● **Task to carry out**
Output all records exactly, with no images.

● **Exercise inputs**
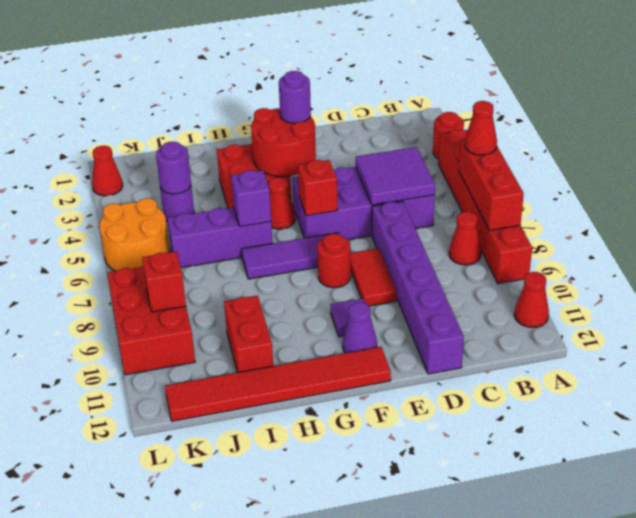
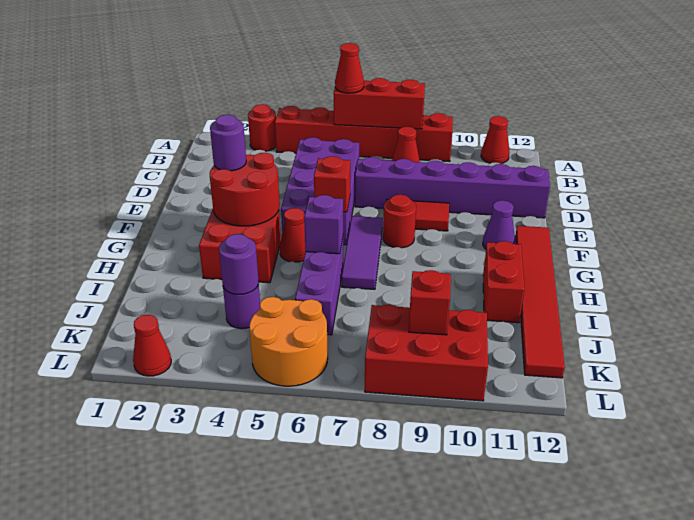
purple tile C5:D6 level 2 -> none
purple tile F10 level 1 -> none
red brick I10:I11 level 1 -> red brick H11:I11 level 1

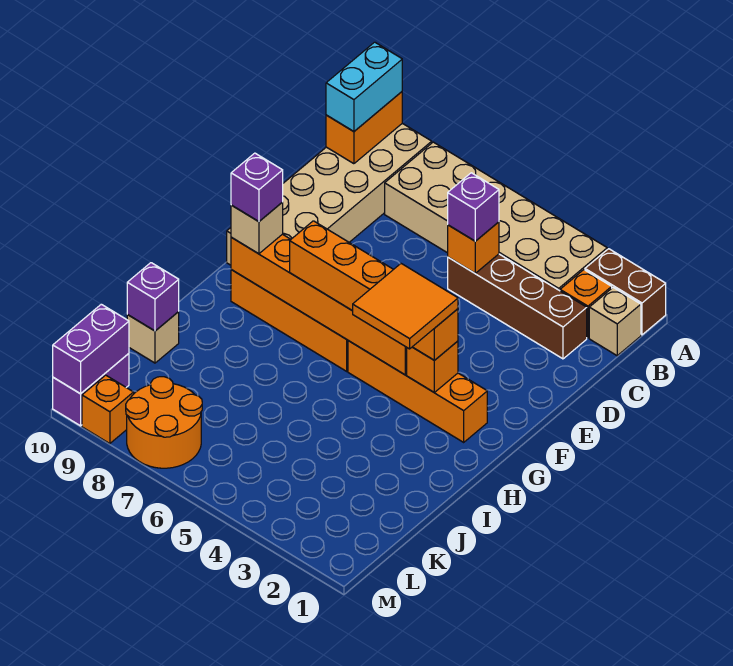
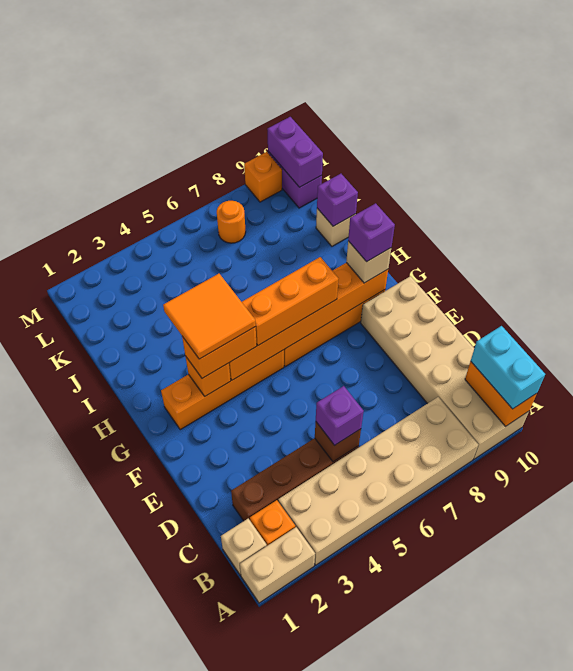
brown brick A1:A2 level 1 -> tan brick A1:A2 level 1
orange brick C5 level 2 -> brown brick C5 level 2
orange round brick L7:M8 level 1 -> orange round brick L7 level 1

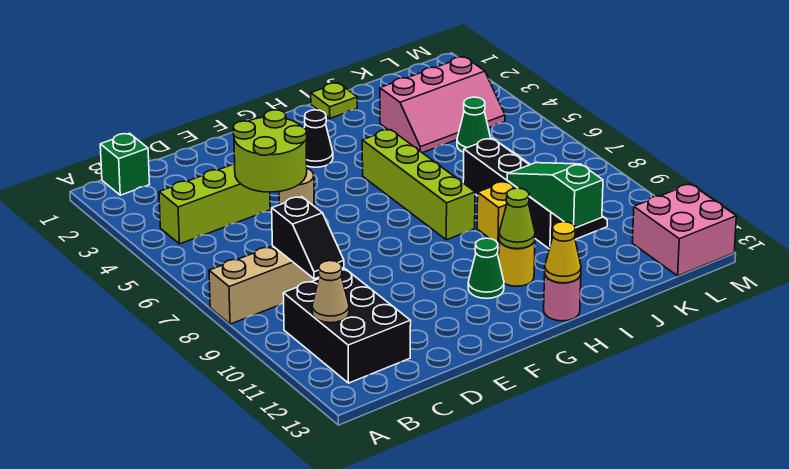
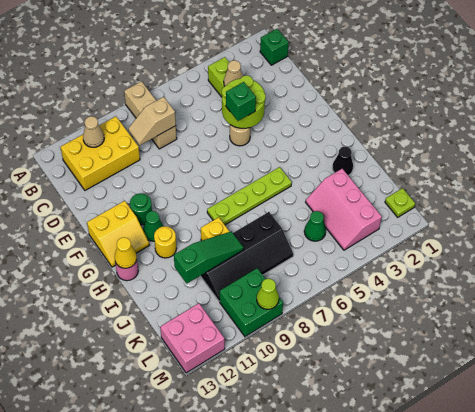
black brick B10:C12 level 1 -> yellow brick B10:C12 level 1
none -> tan cone C4 level 2
black slope C8:C9 level 2 top 8 -> tan slope C8:C9 level 2 top 8
none -> green brick E5 level 3
none -> green round brick F11 level 1
none -> yellow slope F12:G13 level 1 top F
black cone G3 level 1 -> black cone I2 level 1
lime brick H5:H8 level 1 -> lime plate H5:H8 level 1
lime cone H11 level 2 -> lime cone M9 level 2
lime plate I1 level 1 -> lime plate L1 level 1
none -> green brick L9:M10 level 1

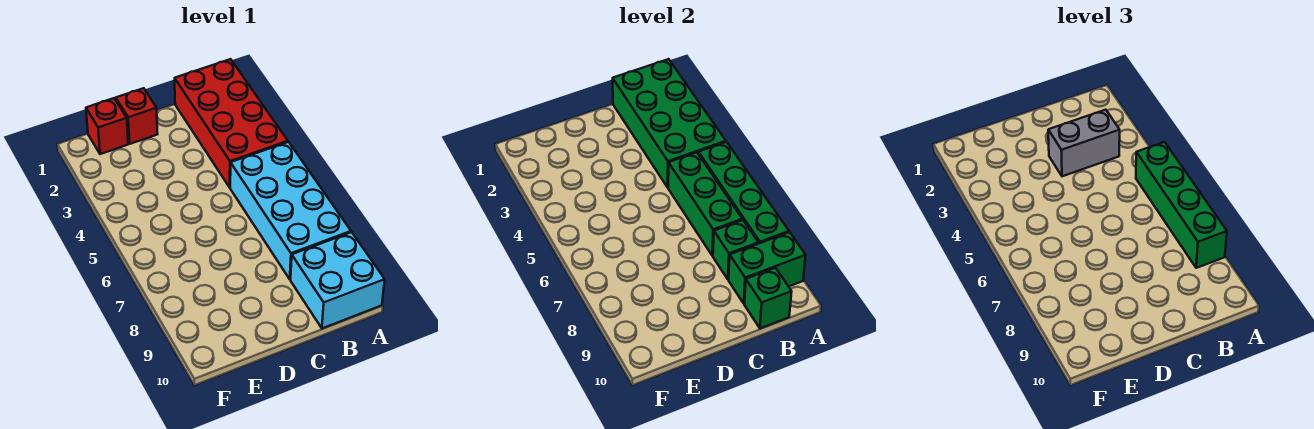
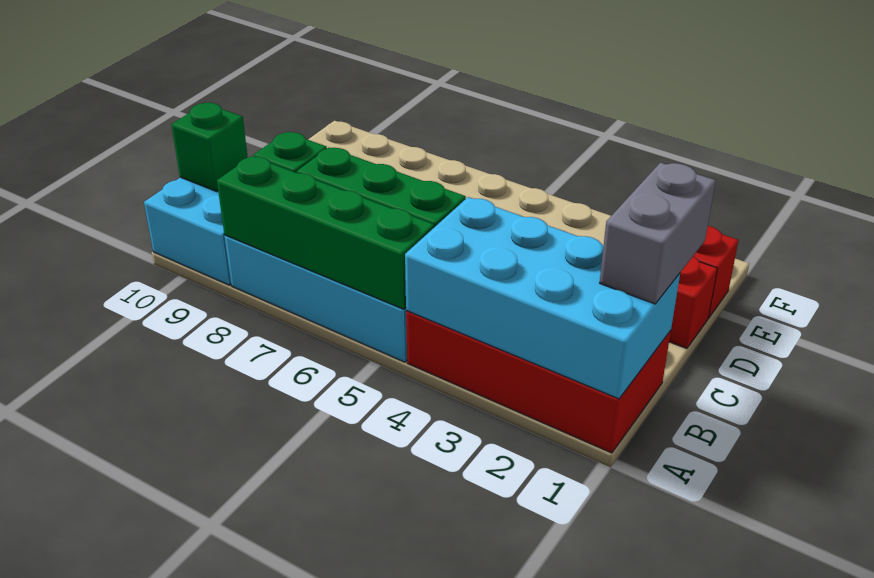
green brick A1:B4 level 2 -> cyan brick A1:B4 level 2
green brick A5:A8 level 3 -> none
green brick A9:B9 level 2 -> none
grey brick B3:C3 level 3 -> grey brick B1:C1 level 3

● **Completed exercise**
purple tile C5:D6 level 2 -> none
purple tile F10 level 1 -> none
red brick I10:I11 level 1 -> red brick H11:I11 level 1

brown brick A1:A2 level 1 -> tan brick A1:A2 level 1
orange brick C5 level 2 -> brown brick C5 level 2
orange round brick L7:M8 level 1 -> orange round brick L7 level 1

black brick B10:C12 level 1 -> yellow brick B10:C12 level 1
none -> tan cone C4 level 2
black slope C8:C9 level 2 top 8 -> tan slope C8:C9 level 2 top 8
none -> green brick E5 level 3
none -> green round brick F11 level 1
none -> yellow slope F12:G13 level 1 top F
black cone G3 level 1 -> black cone I2 level 1
lime brick H5:H8 level 1 -> lime plate H5:H8 level 1
lime cone H11 level 2 -> lime cone M9 level 2
lime plate I1 level 1 -> lime plate L1 level 1
none -> green brick L9:M10 level 1

green brick A1:B4 level 2 -> cyan brick A1:B4 level 2
green brick A5:A8 level 3 -> none
green brick A9:B9 level 2 -> none
grey brick B3:C3 level 3 -> grey brick B1:C1 level 3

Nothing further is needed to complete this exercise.